:: Work request ::
Count every line in the data that contains the word "BARO", then report that number alone.
- - - -
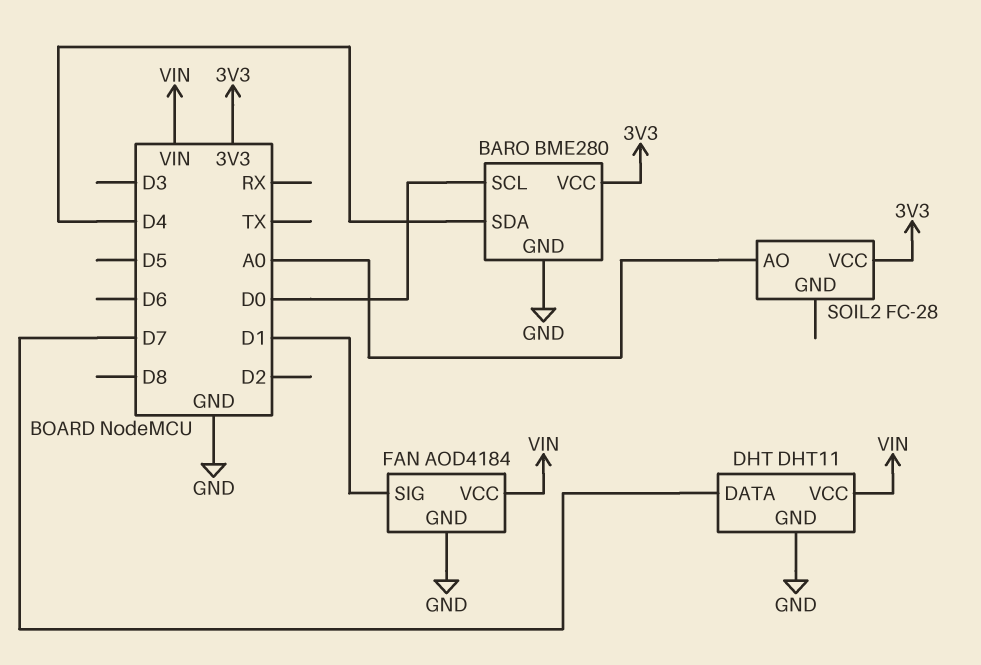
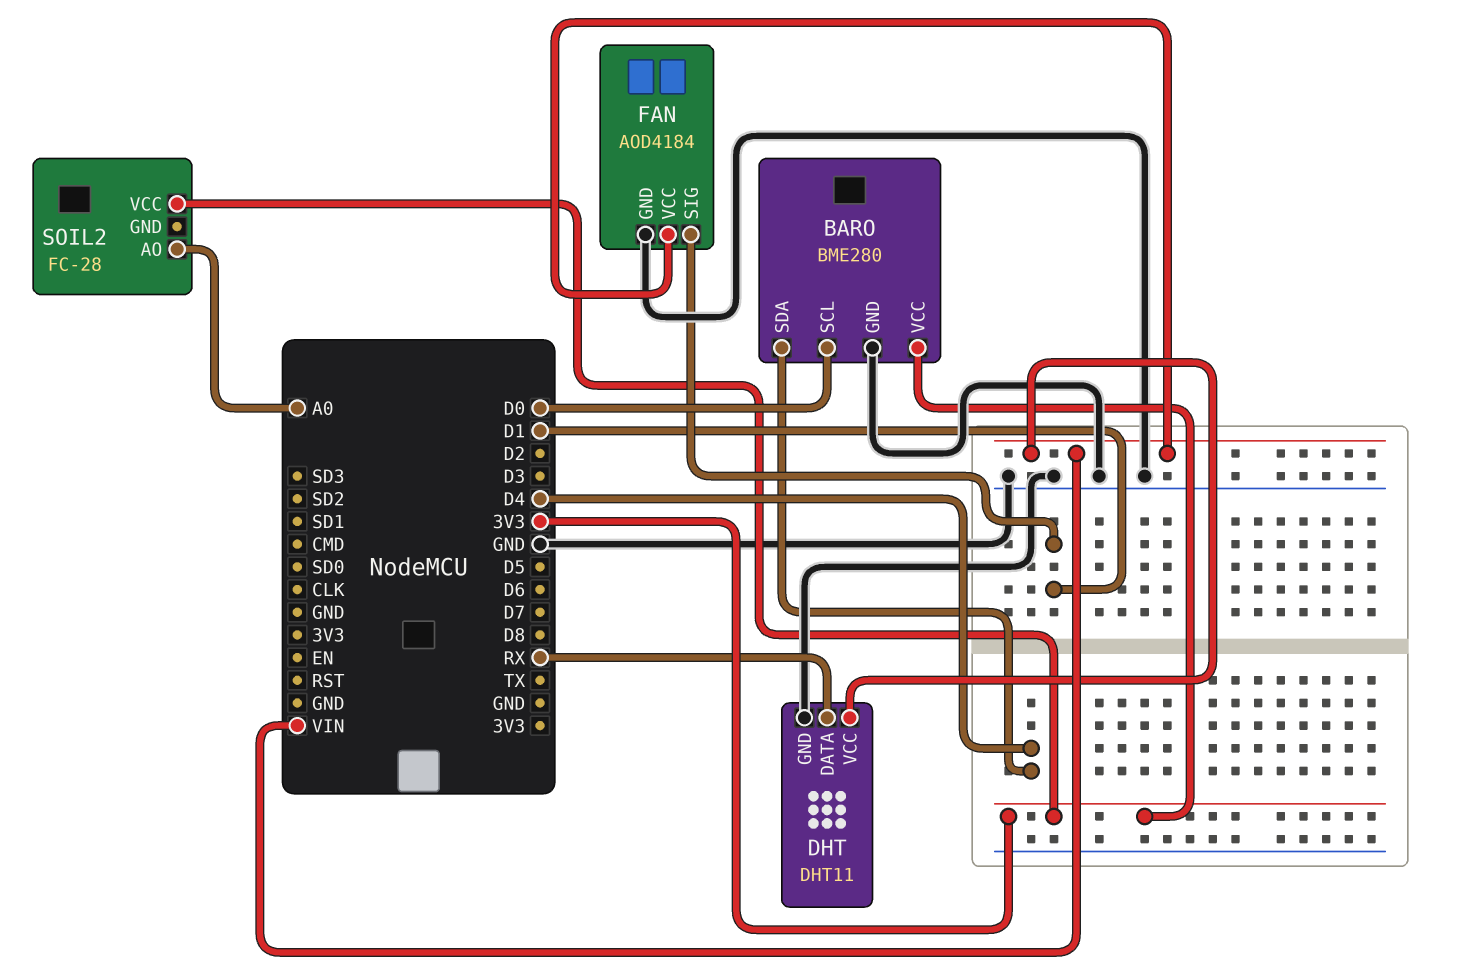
DHT pin DATA: D7 -> RX

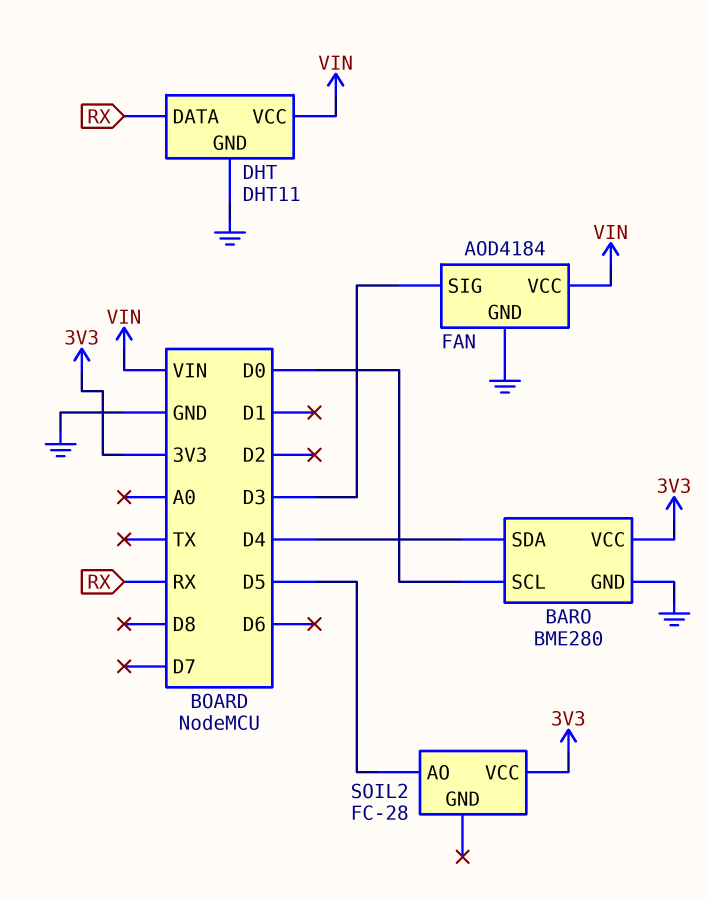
FAN pin SIG: D1 -> D3
SOIL2 pin AO: A0 -> D5

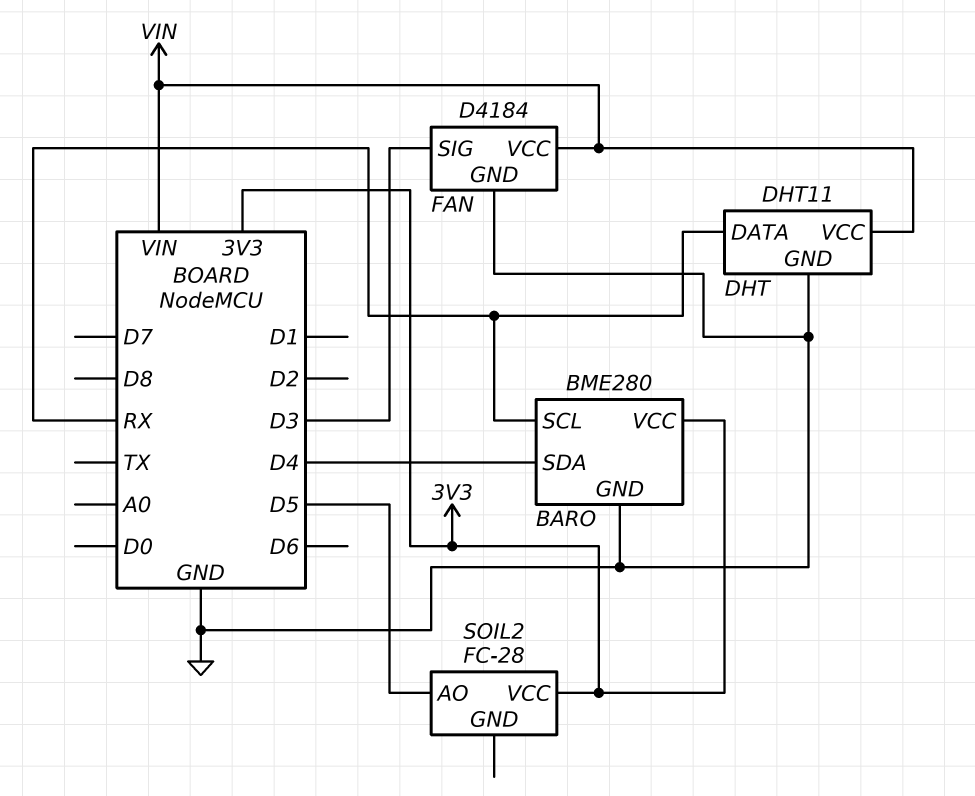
BARO pin SCL: D0 -> RX
FAN: AOD4184 -> D4184

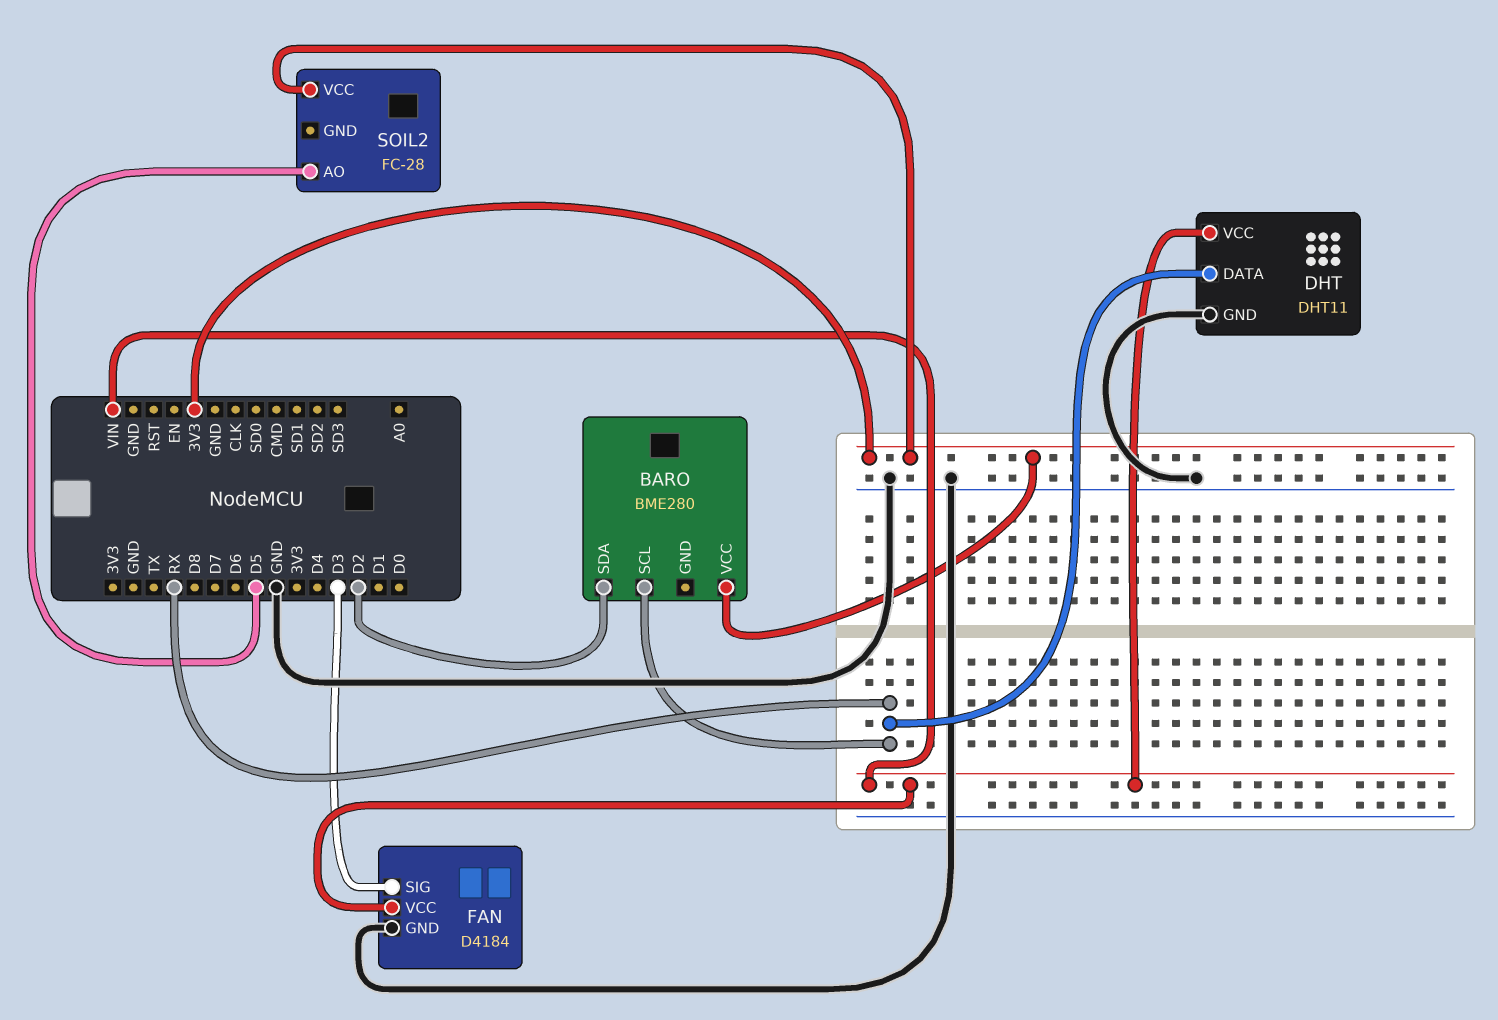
BARO pin GND: GND -> none
BARO pin SDA: D4 -> D2

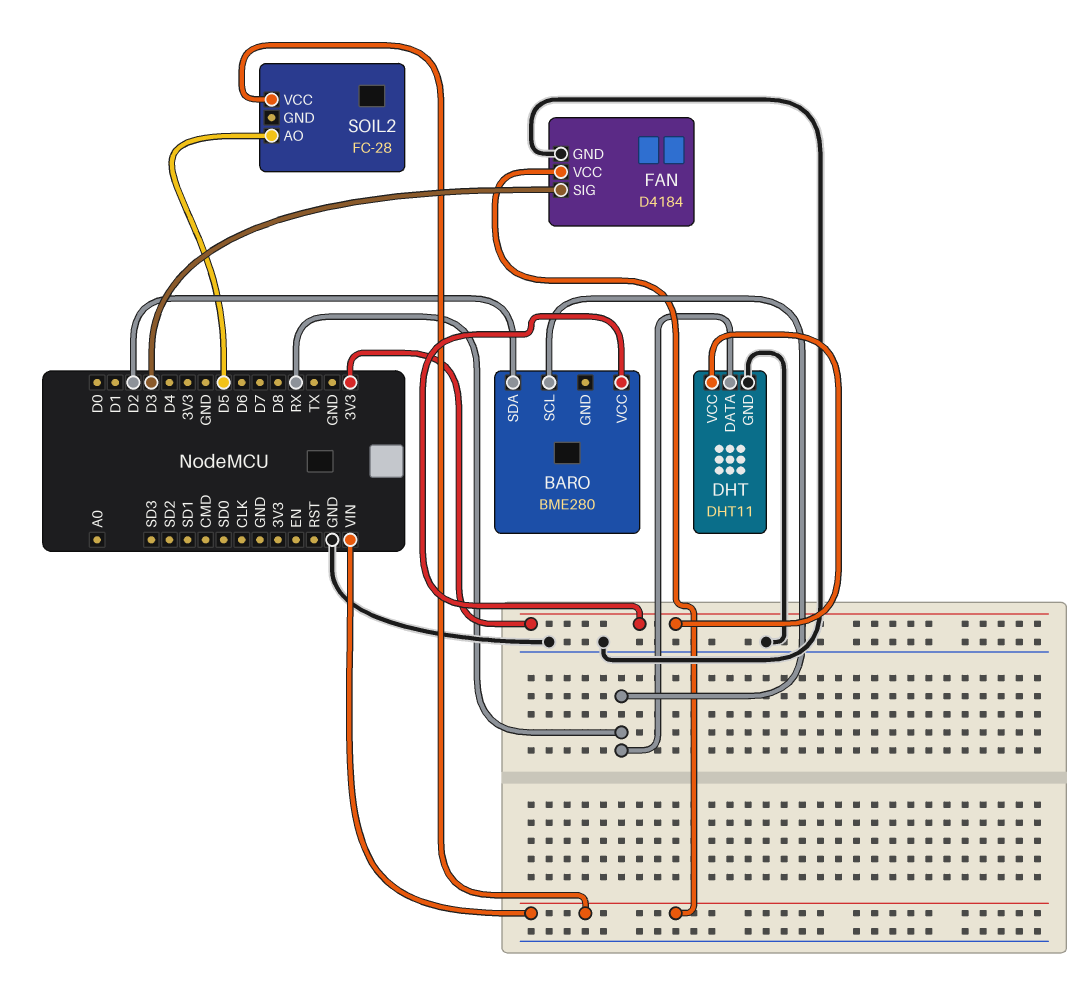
DHT pin VCC: VIN -> 3V3
SOIL2 pin VCC: 3V3 -> VIN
- - - -
:: Response to the task ::
3